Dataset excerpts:
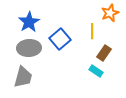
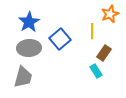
orange star: moved 1 px down
cyan rectangle: rotated 24 degrees clockwise
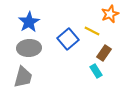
yellow line: rotated 63 degrees counterclockwise
blue square: moved 8 px right
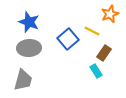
blue star: rotated 20 degrees counterclockwise
gray trapezoid: moved 3 px down
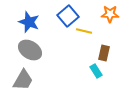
orange star: rotated 24 degrees clockwise
yellow line: moved 8 px left; rotated 14 degrees counterclockwise
blue square: moved 23 px up
gray ellipse: moved 1 px right, 2 px down; rotated 35 degrees clockwise
brown rectangle: rotated 21 degrees counterclockwise
gray trapezoid: rotated 15 degrees clockwise
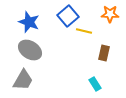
cyan rectangle: moved 1 px left, 13 px down
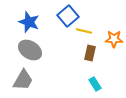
orange star: moved 4 px right, 25 px down
brown rectangle: moved 14 px left
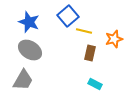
orange star: rotated 18 degrees counterclockwise
cyan rectangle: rotated 32 degrees counterclockwise
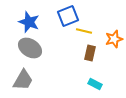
blue square: rotated 20 degrees clockwise
gray ellipse: moved 2 px up
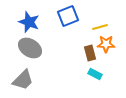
yellow line: moved 16 px right, 4 px up; rotated 28 degrees counterclockwise
orange star: moved 8 px left, 5 px down; rotated 18 degrees clockwise
brown rectangle: rotated 28 degrees counterclockwise
gray trapezoid: rotated 15 degrees clockwise
cyan rectangle: moved 10 px up
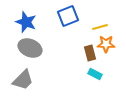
blue star: moved 3 px left
gray ellipse: rotated 10 degrees counterclockwise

## What is asked:
Find each line in the data above that contains the word "ellipse", matching case, and copy those lines.

## Worked answer:
gray ellipse: moved 1 px right, 2 px down; rotated 35 degrees clockwise
gray ellipse: moved 2 px up
gray ellipse: rotated 10 degrees counterclockwise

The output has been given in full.